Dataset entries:
# # #

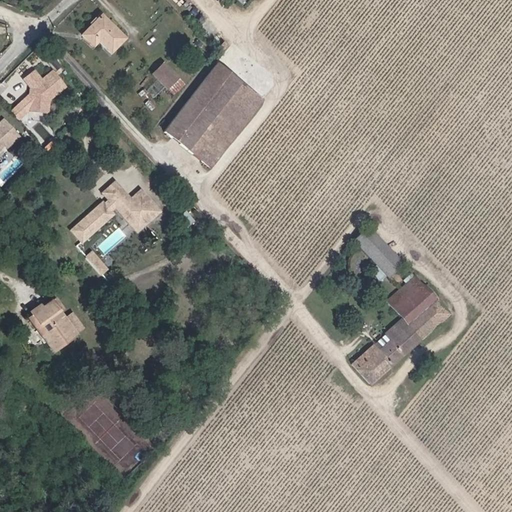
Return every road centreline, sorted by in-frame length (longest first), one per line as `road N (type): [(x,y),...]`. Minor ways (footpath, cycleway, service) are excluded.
road 1 (track): [(0,14),(38,27),(476,511)]
road 2 (track): [(294,309),(125,511)]
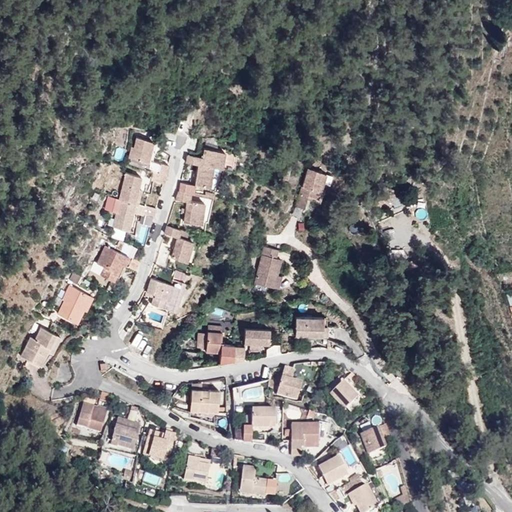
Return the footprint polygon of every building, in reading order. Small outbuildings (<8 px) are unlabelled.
[(166,179),(168,170),(155,167),(150,166),(154,146),(142,143),(139,152),(136,150),(132,161),(143,164),(140,172),(154,175),(166,179)] [(150,166),(155,167),(160,148),(154,146),(150,166)] [(219,170),(223,171),(226,154),(207,151),(205,159),(191,157),(189,166),(196,167),(219,170)] [(193,188),(180,186),(177,195),(190,197),(194,197),(195,189),(215,192),(219,170),(196,167),(193,188)] [(140,172),(130,170),(128,178),(143,181),(137,206),(145,209),(152,184),(154,175),(140,172)] [(163,186),(166,179),(154,175),(152,184),(163,186)] [(324,179),(306,175),(295,213),(304,216),(307,203),(316,205),(324,179)] [(120,201),(120,202),(137,206),(143,181),(128,178),(122,197),(120,201)] [(387,206),(394,209),(399,200),(385,194),(377,212),(382,214),(387,206)] [(189,208),(190,197),(177,195),(174,206),(183,207),(181,227),(203,230),(205,209),(189,208)] [(371,198),(359,202),(363,212),(375,206),(371,198)] [(137,206),(120,202),(117,212),(112,210),(107,227),(128,233),(134,215),(140,217),(153,221),(156,212),(145,209),(137,206)] [(391,218),(394,209),(387,206),(382,214),(391,218)] [(134,215),(128,233),(135,235),(140,217),(134,215)] [(180,234),(166,230),(160,249),(168,251),(167,260),(190,266),(196,246),(178,241),(180,234)] [(275,266),(278,254),(267,251),(257,291),(274,294),(277,282),(281,267),(275,266)] [(124,260),(102,252),(94,271),(103,275),(100,282),(118,289),(121,279),(117,277),(124,260)] [(125,271),(135,275),(138,265),(130,261),(125,271)] [(410,268),(399,274),(403,279),(413,274),(410,268)] [(167,283),(150,277),(144,294),(151,297),(150,303),(174,312),(182,283),(169,278),(167,283)] [(277,282),(274,294),(280,295),(283,283),(277,282)] [(79,311),(87,297),(69,288),(61,302),(64,304),(57,316),(71,325),(79,311)] [(92,300),(87,297),(79,311),(84,314),(92,300)] [(88,323),(82,332),(93,337),(97,329),(88,323)] [(315,341),(315,323),(288,323),(289,341),(315,341)] [(44,356),(54,338),(39,331),(33,343),(27,341),(17,359),(36,370),(44,356)] [(269,331),(245,332),(244,346),(269,346),(269,331)] [(59,341),(54,338),(44,356),(49,359),(59,341)] [(222,359),(222,367),(233,363),(233,350),(223,351),(223,340),(209,340),(208,359),(222,359)] [(233,350),(233,363),(245,361),(245,350),(233,350)] [(54,387),(66,393),(72,382),(60,376),(54,387)] [(291,380),(282,377),(275,399),(293,405),(298,389),(289,387),(291,380)] [(352,392),(360,385),(354,379),(347,386),(352,392)] [(235,402),(267,400),(266,385),(234,387),(235,402)] [(360,401),(352,392),(347,386),(342,389),(355,405),(360,401)] [(201,387),(191,389),(190,401),(207,402),(208,394),(201,393),(201,387)] [(344,416),(355,405),(342,389),(330,400),(344,416)] [(107,404),(109,397),(100,394),(97,401),(107,404)] [(207,402),(190,401),(189,416),(218,417),(220,395),(208,394),(207,402)] [(105,413),(107,404),(97,401),(95,410),(105,413)] [(99,435),(105,413),(95,410),(94,413),(81,409),(76,429),(99,435)] [(271,430),(272,421),(272,412),(248,410),(248,429),(271,430)] [(272,421),(280,421),(281,413),(272,412),(272,421)] [(128,423),(136,425),(138,417),(131,415),(128,423)] [(138,426),(136,425),(128,423),(115,421),(111,443),(119,445),(118,447),(133,450),(138,426)] [(313,427),(286,426),(286,457),(295,458),(295,449),(313,451),(313,427)] [(240,444),(247,444),(248,429),(239,429),(240,444)] [(378,437),(376,431),(359,438),(368,459),(384,452),(378,437)] [(165,448),(148,446),(145,464),(165,468),(166,461),(173,462),(177,437),(166,435),(166,440),(165,448)] [(149,437),(148,446),(165,448),(166,440),(149,437)] [(100,463),(131,469),(134,455),(103,449),(100,463)] [(216,464),(217,456),(208,454),(207,463),(216,464)] [(338,461),(316,471),(325,489),(346,480),(338,461)] [(194,473),(196,465),(183,463),(181,484),(203,487),(205,475),(194,473)] [(206,466),(196,465),(194,473),(205,475),(206,466)] [(265,499),(267,485),(254,484),(254,473),(243,472),(241,497),(265,499)] [(362,494),(357,483),(339,491),(344,501),(362,494)] [(278,486),(267,485),(265,499),(276,500),(278,486)] [(370,511),(362,494),(344,501),(349,511),(370,511)]
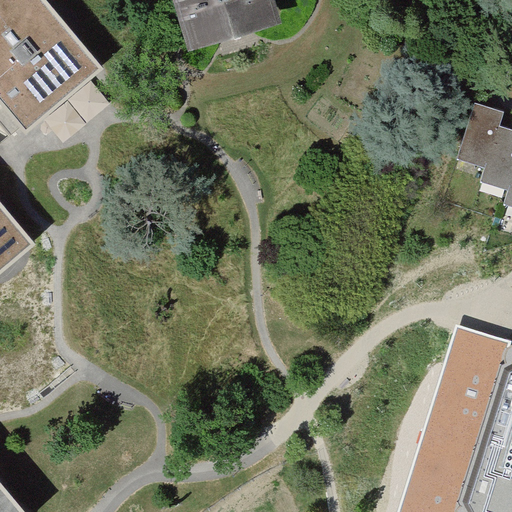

# # #

> [WHAT YOU ARE ASKED TO DO]:
Copy the data word for word from its beginning through the line that contains "road 2 (track): [(294,309),(125,511)]", including that line. Leave the pictures out of your answer.

> [RESPONSE FOR THIS EXERCISE]:
Return every road centreline, sorted by in-frame length (longest first), one per line as `road N (type): [(x,y),...]`. Minor ways (footpath, cycleway, service) are excluded.
road 1 (track): [(0,14),(38,27),(476,511)]
road 2 (track): [(294,309),(125,511)]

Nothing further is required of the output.